• _Task objective_
What is the number of lines in the data that include the string "flashlight"? Give it by itself.

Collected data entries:
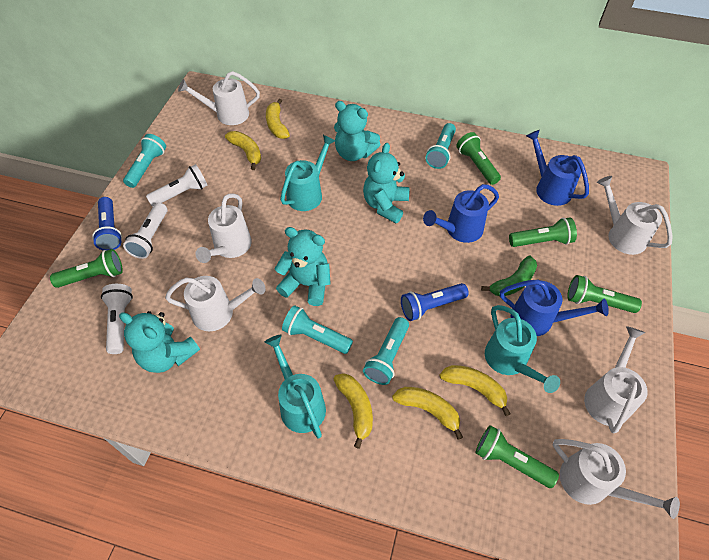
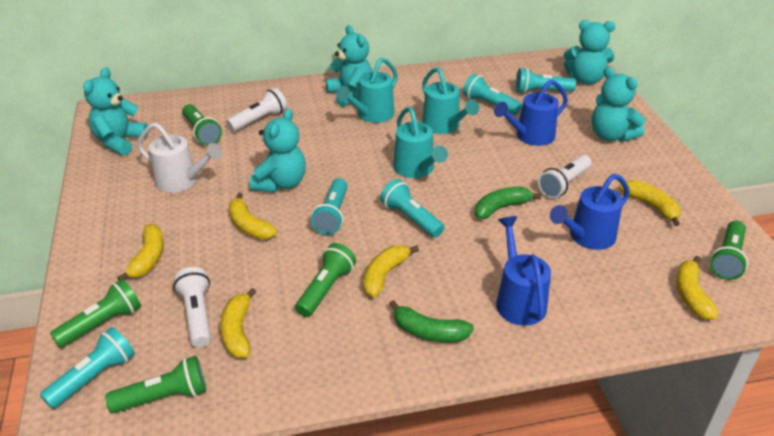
blue flashlight: 2 -> 0
green banana: 1 -> 2
turquoise flashlight: 4 -> 5
turquoise teddy bear: 4 -> 5
white watering can: 6 -> 1
yellow banana: 5 -> 6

• _Solution_
2